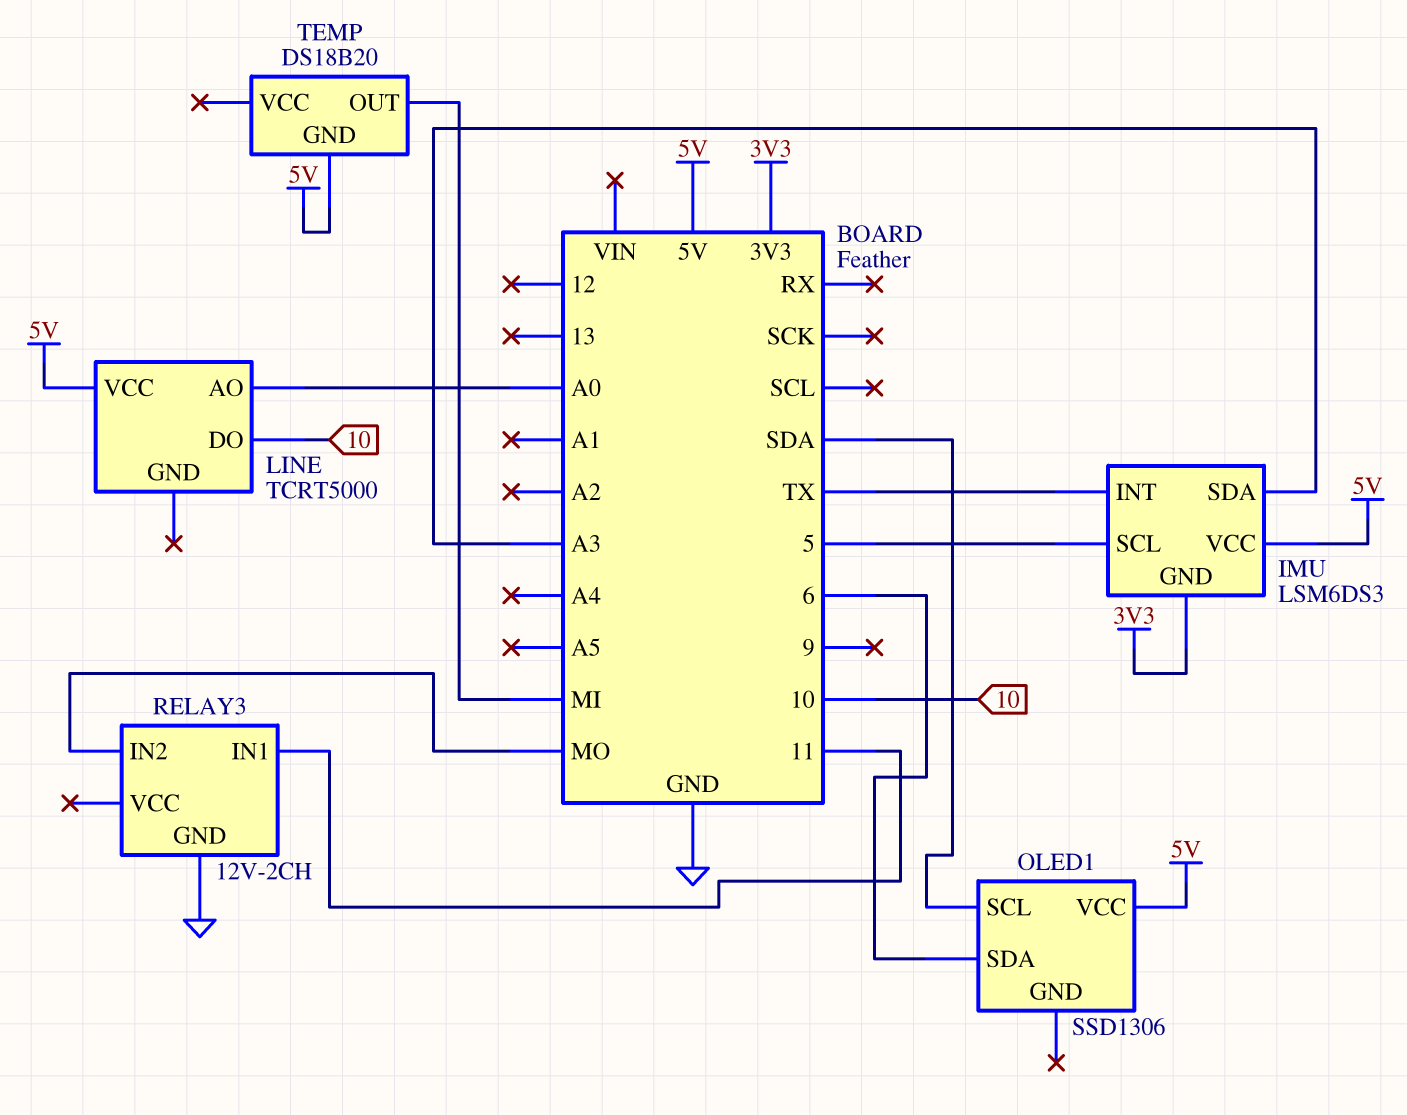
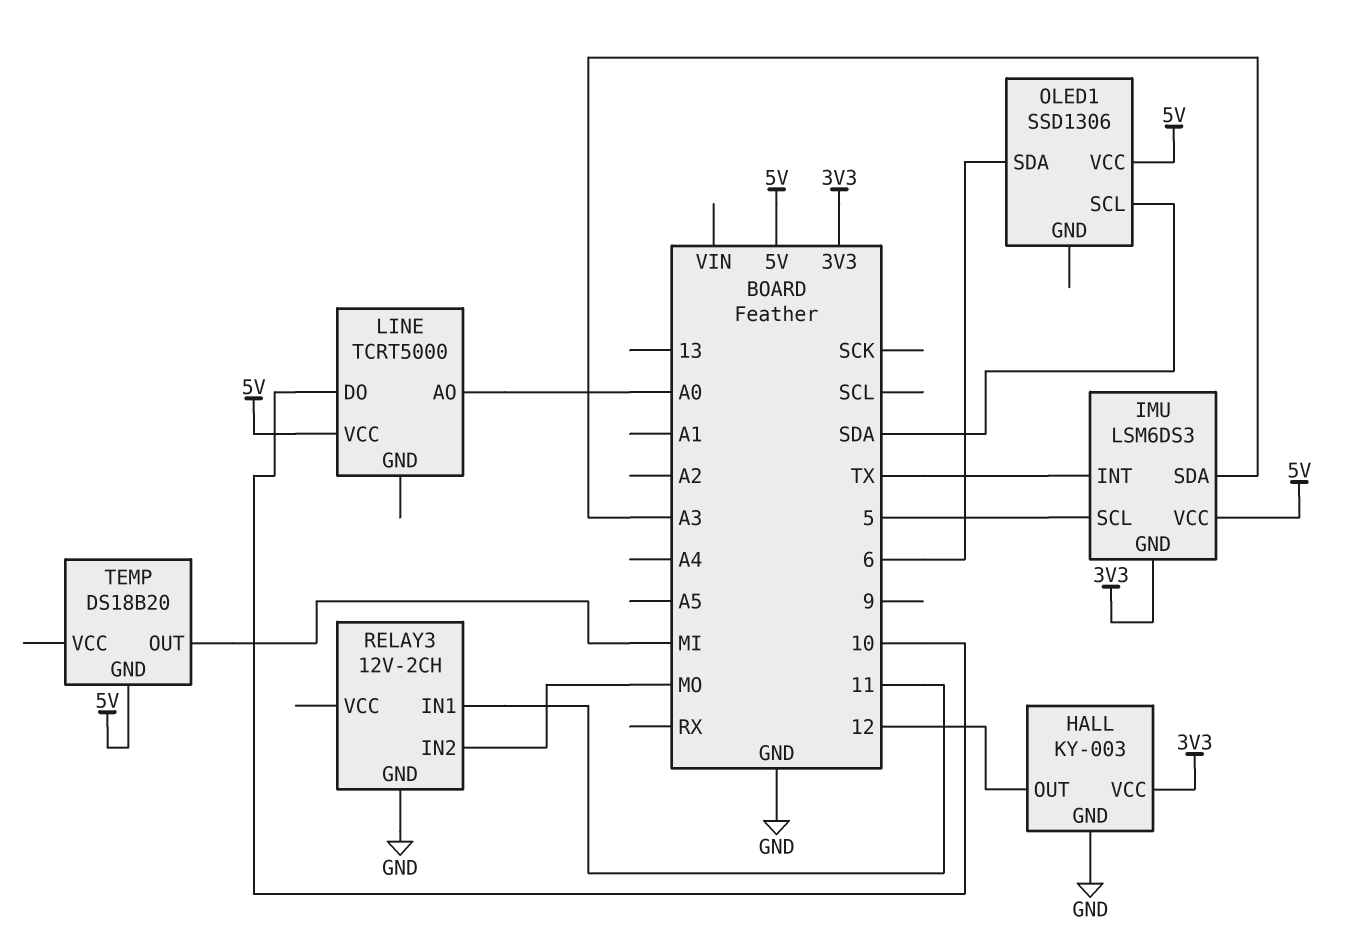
HALL: none -> KY-003
HALL pin GND: none -> GND
HALL pin OUT: none -> 12
HALL pin VCC: none -> 3V3

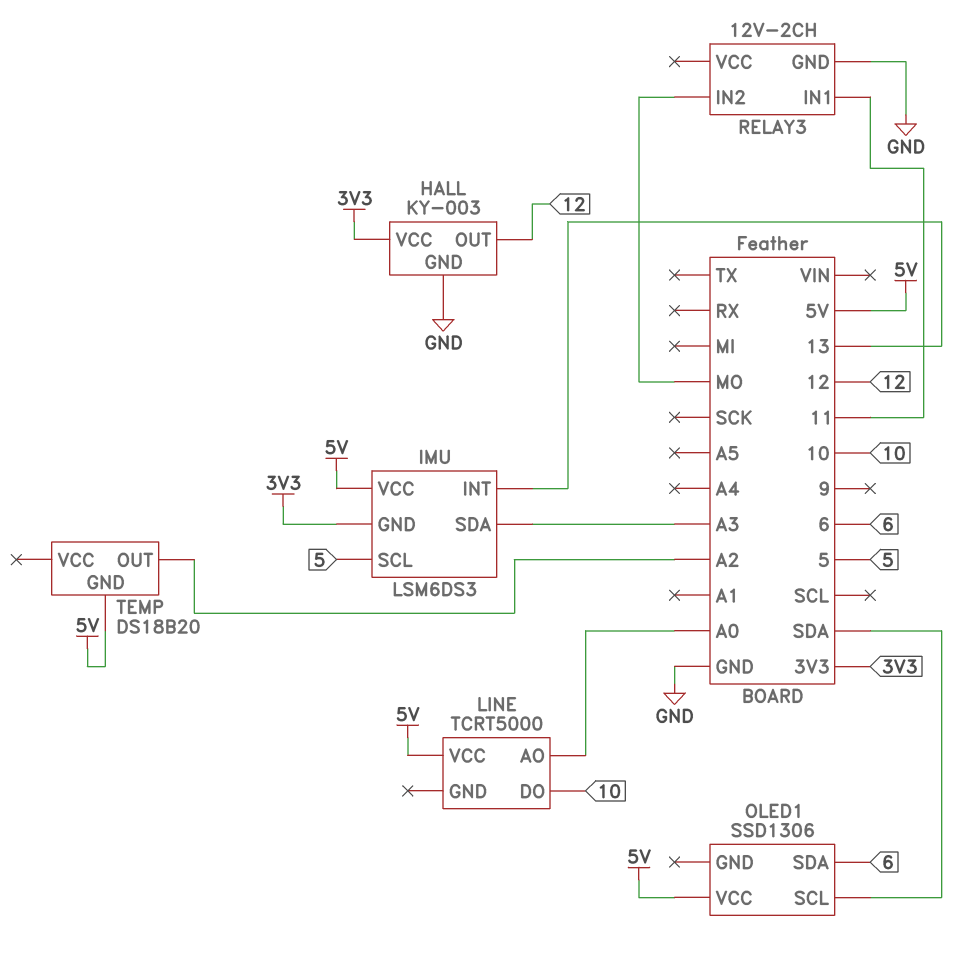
IMU pin INT: TX -> 13
TEMP pin OUT: MI -> A2

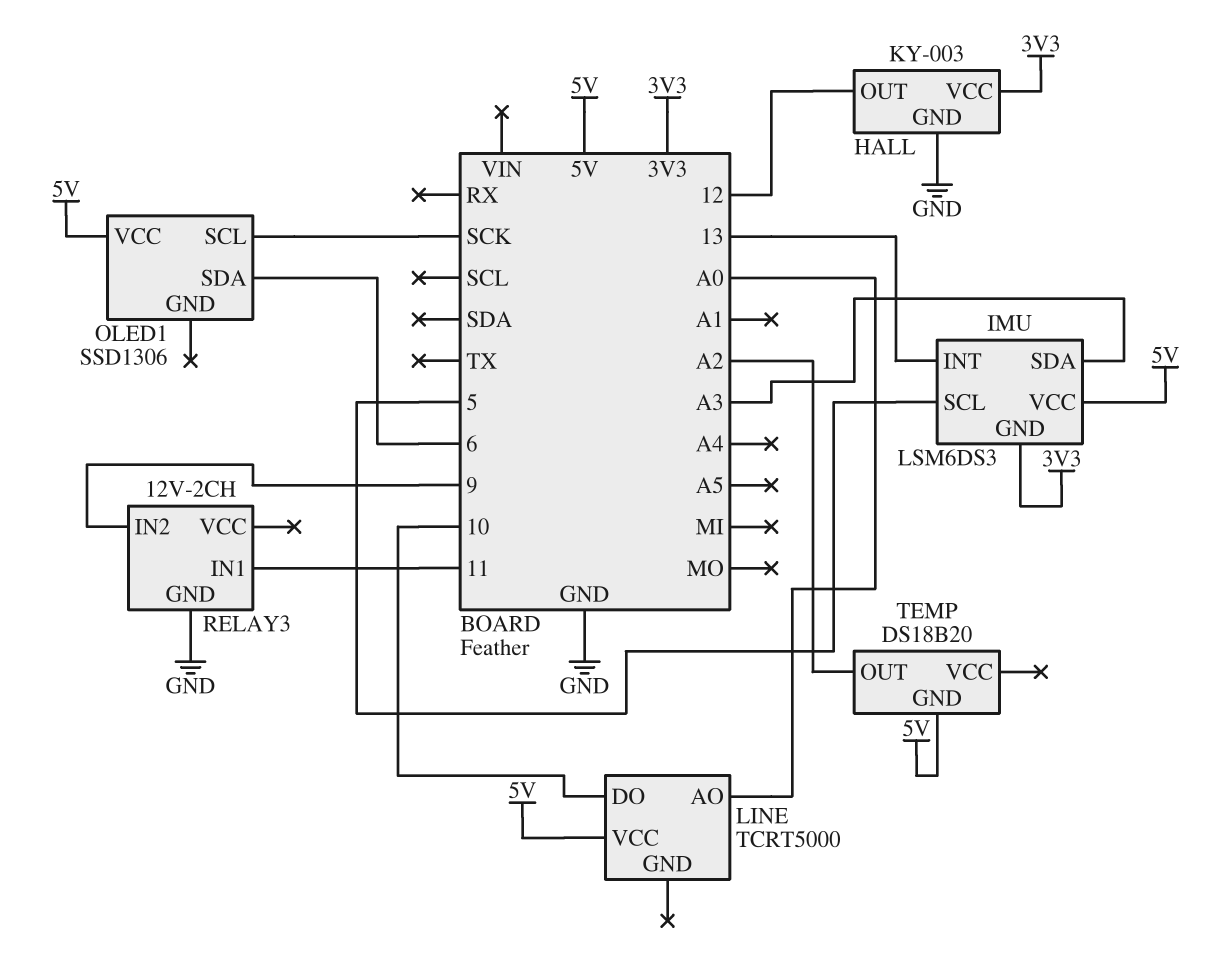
OLED1 pin SCL: SDA -> SCK
RELAY3 pin IN2: MO -> 9

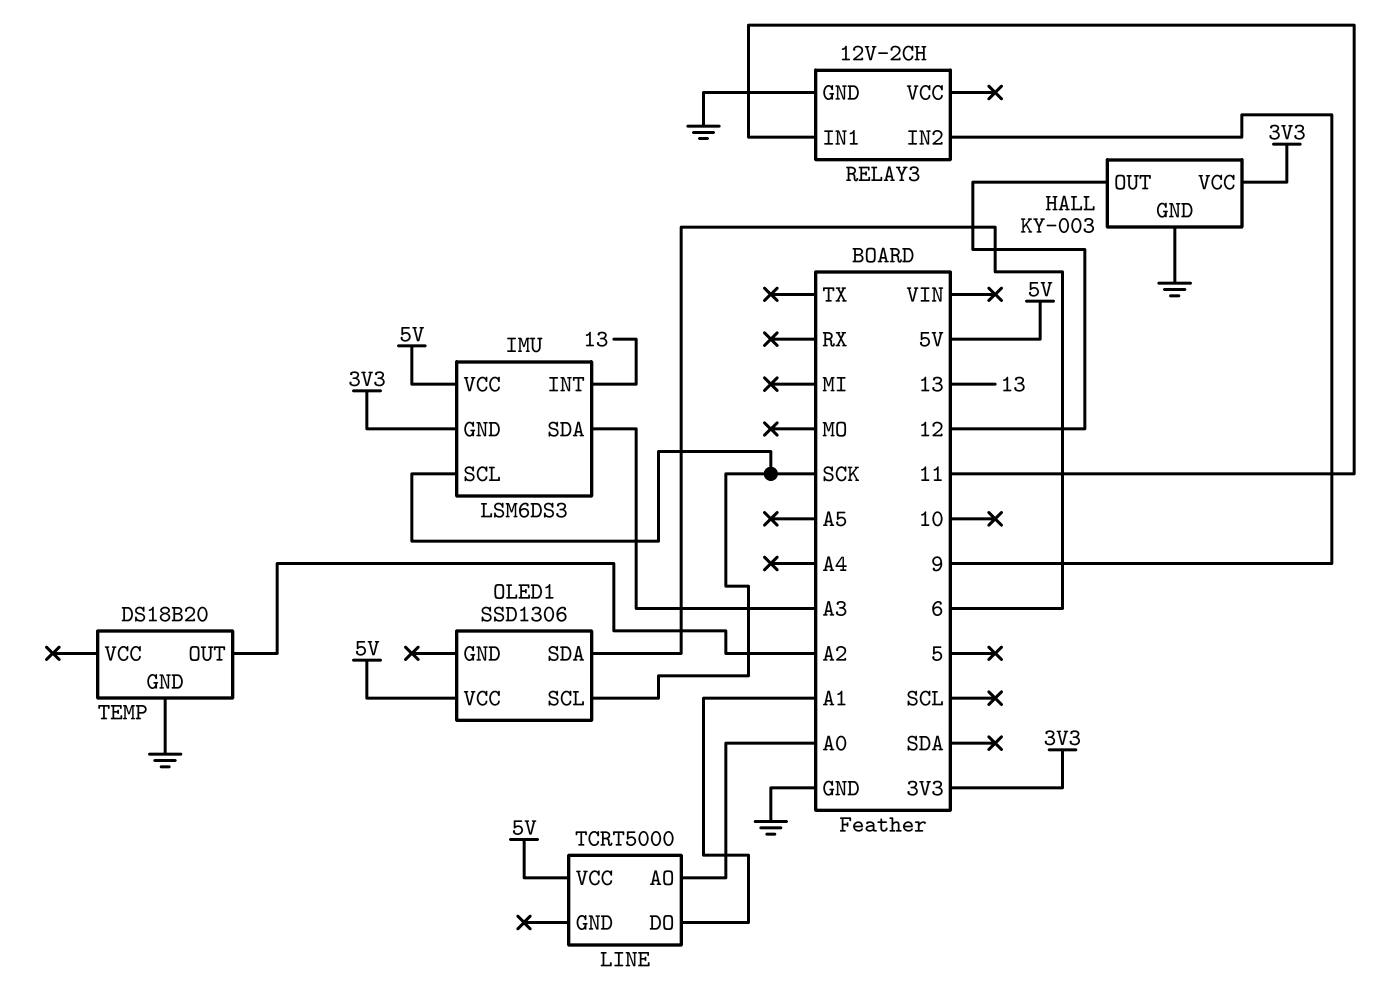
IMU pin SCL: 5 -> SCK
LINE pin DO: 10 -> A1
TEMP pin GND: 5V -> GND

━━━━

### What you need to do
Your answer must be the entries written out word for word, without their pictures.

### Answer section
HALL: none -> KY-003
HALL pin GND: none -> GND
HALL pin OUT: none -> 12
HALL pin VCC: none -> 3V3

IMU pin INT: TX -> 13
TEMP pin OUT: MI -> A2

OLED1 pin SCL: SDA -> SCK
RELAY3 pin IN2: MO -> 9

IMU pin SCL: 5 -> SCK
LINE pin DO: 10 -> A1
TEMP pin GND: 5V -> GND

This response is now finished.